Write out, from the entries below, exactly the lines that run between the lines holding "U9 pin in+: +12V -> VMID" and "U112: buffer CD4050", inclusive, and stop there.

(Data extract)

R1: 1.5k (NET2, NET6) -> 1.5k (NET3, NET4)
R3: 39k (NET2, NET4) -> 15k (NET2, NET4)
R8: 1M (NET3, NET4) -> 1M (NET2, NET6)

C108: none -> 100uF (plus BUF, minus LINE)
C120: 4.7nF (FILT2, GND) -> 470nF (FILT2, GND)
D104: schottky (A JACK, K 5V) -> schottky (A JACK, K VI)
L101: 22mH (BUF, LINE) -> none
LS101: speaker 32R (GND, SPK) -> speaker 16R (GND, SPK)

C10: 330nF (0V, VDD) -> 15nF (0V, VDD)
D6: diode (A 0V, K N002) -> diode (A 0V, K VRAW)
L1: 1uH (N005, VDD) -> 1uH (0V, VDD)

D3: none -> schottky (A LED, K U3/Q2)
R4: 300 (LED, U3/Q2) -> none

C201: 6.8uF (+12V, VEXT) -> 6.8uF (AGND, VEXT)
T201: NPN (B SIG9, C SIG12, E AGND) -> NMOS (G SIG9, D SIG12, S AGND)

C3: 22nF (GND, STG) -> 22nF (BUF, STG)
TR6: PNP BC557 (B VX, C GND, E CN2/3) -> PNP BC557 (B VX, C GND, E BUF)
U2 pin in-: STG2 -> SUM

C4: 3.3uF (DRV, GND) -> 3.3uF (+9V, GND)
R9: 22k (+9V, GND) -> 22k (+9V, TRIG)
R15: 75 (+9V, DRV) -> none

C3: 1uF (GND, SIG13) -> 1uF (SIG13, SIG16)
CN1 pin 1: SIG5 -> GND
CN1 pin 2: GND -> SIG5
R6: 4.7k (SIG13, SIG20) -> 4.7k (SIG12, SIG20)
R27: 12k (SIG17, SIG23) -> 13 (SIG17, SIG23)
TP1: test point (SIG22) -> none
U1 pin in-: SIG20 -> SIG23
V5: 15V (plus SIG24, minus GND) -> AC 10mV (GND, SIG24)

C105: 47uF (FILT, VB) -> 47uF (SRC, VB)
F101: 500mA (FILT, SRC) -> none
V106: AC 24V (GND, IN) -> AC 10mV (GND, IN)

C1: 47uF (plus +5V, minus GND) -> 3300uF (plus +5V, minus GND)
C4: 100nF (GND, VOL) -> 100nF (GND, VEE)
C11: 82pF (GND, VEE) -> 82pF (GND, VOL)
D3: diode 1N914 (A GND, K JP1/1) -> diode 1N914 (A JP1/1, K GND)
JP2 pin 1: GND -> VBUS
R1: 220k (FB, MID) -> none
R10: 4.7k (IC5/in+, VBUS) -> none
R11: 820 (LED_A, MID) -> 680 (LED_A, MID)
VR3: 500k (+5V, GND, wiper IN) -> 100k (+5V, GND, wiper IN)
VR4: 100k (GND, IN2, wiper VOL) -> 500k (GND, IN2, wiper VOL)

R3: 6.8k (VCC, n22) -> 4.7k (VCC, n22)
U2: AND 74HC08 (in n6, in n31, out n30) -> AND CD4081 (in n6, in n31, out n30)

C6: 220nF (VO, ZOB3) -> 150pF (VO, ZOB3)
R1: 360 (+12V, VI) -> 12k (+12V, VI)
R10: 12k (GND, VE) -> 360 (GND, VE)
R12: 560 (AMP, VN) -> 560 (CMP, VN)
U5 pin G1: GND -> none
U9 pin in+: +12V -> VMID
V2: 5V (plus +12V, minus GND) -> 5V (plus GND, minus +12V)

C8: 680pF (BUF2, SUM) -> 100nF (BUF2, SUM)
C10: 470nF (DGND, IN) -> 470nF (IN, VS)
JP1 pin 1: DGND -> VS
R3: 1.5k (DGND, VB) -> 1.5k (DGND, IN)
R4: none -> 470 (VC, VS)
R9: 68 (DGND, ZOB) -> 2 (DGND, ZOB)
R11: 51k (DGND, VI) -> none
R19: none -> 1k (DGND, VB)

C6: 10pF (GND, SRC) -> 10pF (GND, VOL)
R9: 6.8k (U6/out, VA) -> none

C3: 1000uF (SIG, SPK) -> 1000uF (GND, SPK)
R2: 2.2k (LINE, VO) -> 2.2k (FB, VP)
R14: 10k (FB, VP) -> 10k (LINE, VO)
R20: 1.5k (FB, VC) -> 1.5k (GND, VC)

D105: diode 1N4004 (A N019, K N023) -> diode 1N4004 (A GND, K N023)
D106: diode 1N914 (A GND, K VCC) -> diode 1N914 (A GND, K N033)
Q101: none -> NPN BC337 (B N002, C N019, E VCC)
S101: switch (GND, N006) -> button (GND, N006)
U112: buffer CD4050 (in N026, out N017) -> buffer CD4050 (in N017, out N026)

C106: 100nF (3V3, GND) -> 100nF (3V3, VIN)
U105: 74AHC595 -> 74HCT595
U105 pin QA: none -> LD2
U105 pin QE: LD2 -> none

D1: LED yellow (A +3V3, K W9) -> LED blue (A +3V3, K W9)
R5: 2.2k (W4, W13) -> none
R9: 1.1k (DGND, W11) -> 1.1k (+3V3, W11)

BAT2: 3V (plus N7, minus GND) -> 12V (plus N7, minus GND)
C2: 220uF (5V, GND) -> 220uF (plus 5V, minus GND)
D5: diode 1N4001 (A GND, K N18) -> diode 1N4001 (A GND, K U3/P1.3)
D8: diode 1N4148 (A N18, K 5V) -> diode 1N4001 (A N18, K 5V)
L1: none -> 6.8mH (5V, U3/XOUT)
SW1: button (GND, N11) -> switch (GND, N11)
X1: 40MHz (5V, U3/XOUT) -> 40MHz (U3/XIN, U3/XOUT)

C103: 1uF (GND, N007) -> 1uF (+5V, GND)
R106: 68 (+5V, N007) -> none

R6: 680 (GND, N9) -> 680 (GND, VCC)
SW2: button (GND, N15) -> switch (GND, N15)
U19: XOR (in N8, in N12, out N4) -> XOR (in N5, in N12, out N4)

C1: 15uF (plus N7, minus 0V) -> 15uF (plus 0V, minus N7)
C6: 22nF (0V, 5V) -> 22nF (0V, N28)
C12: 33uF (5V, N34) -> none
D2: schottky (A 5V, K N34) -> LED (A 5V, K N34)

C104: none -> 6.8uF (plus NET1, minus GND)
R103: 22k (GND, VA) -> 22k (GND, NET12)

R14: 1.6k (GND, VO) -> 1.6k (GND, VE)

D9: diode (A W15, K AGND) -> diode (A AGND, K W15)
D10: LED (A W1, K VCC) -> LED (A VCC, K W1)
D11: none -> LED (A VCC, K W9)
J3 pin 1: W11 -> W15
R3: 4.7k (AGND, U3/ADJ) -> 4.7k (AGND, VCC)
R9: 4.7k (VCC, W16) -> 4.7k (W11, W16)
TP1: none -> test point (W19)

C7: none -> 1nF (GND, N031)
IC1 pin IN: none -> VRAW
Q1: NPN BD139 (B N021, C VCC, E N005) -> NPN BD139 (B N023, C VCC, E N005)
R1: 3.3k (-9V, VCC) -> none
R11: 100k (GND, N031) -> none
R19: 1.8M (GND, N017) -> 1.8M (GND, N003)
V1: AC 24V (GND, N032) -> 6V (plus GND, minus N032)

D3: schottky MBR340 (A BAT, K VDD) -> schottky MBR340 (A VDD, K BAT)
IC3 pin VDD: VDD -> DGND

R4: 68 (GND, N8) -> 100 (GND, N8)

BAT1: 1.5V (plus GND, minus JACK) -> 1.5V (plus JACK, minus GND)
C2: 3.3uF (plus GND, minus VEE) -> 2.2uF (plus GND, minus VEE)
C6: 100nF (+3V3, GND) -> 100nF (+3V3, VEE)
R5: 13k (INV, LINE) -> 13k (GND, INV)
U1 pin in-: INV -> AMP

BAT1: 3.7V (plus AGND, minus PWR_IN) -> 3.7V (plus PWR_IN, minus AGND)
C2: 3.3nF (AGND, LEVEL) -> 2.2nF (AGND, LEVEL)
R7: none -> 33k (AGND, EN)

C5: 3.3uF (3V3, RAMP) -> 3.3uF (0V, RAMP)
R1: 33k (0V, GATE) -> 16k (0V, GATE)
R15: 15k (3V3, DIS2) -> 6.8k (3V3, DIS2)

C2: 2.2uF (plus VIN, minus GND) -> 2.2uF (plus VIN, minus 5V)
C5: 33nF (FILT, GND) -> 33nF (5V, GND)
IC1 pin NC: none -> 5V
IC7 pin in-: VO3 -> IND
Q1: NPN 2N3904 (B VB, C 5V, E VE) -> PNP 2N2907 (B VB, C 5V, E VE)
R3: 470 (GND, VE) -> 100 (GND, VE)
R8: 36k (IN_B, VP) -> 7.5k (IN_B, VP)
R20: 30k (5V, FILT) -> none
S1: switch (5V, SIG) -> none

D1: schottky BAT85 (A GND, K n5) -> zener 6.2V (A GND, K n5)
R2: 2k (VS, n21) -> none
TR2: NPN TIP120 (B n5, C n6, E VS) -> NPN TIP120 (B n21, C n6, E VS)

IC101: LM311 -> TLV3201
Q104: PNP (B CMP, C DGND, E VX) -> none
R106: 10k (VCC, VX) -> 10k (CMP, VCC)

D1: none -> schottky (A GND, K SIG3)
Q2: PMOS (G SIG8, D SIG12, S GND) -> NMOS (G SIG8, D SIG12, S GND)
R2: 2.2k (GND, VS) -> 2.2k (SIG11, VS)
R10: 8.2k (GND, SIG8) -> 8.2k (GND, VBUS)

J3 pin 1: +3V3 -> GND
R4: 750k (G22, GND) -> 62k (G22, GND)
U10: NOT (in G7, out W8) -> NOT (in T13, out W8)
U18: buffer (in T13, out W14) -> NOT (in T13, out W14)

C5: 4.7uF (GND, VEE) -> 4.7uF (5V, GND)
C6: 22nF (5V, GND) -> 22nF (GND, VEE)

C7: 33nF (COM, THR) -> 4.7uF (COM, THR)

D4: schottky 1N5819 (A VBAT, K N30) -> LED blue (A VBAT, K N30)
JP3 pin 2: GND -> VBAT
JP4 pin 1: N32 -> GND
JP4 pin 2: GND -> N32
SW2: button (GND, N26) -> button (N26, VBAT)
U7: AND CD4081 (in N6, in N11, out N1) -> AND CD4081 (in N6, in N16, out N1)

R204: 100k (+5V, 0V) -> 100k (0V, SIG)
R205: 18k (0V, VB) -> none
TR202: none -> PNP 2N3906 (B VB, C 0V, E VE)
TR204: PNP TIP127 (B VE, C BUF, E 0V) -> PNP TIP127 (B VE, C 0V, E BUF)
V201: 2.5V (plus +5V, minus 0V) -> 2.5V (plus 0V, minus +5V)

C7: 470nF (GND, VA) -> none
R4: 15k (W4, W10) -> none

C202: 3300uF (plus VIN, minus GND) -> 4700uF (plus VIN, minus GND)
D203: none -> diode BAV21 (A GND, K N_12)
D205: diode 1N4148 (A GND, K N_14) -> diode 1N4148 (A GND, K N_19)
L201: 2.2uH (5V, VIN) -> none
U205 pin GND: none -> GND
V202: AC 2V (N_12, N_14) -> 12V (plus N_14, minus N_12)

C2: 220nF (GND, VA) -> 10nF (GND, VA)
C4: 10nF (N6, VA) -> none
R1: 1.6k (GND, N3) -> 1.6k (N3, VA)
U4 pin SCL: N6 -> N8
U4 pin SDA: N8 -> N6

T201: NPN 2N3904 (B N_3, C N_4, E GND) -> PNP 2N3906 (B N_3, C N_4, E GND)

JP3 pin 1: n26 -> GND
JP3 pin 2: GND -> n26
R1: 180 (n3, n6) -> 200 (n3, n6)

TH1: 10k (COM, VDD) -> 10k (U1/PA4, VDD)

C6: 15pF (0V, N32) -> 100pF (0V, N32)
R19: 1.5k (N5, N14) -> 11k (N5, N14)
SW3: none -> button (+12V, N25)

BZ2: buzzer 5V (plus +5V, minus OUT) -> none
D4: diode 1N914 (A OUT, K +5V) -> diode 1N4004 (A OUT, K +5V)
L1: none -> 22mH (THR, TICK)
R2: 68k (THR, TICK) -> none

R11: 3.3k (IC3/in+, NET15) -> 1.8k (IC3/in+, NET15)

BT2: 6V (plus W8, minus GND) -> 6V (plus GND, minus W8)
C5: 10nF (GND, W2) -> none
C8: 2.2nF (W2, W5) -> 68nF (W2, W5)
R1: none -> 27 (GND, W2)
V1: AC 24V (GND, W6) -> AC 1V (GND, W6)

(End Data extract)

● Answer area:
U9 pin in+: +12V -> VMID
V2: 5V (plus +12V, minus GND) -> 5V (plus GND, minus +12V)

C8: 680pF (BUF2, SUM) -> 100nF (BUF2, SUM)
C10: 470nF (DGND, IN) -> 470nF (IN, VS)
JP1 pin 1: DGND -> VS
R3: 1.5k (DGND, VB) -> 1.5k (DGND, IN)
R4: none -> 470 (VC, VS)
R9: 68 (DGND, ZOB) -> 2 (DGND, ZOB)
R11: 51k (DGND, VI) -> none
R19: none -> 1k (DGND, VB)

C6: 10pF (GND, SRC) -> 10pF (GND, VOL)
R9: 6.8k (U6/out, VA) -> none

C3: 1000uF (SIG, SPK) -> 1000uF (GND, SPK)
R2: 2.2k (LINE, VO) -> 2.2k (FB, VP)
R14: 10k (FB, VP) -> 10k (LINE, VO)
R20: 1.5k (FB, VC) -> 1.5k (GND, VC)

D105: diode 1N4004 (A N019, K N023) -> diode 1N4004 (A GND, K N023)
D106: diode 1N914 (A GND, K VCC) -> diode 1N914 (A GND, K N033)
Q101: none -> NPN BC337 (B N002, C N019, E VCC)
S101: switch (GND, N006) -> button (GND, N006)
U112: buffer CD4050 (in N026, out N017) -> buffer CD4050 (in N017, out N026)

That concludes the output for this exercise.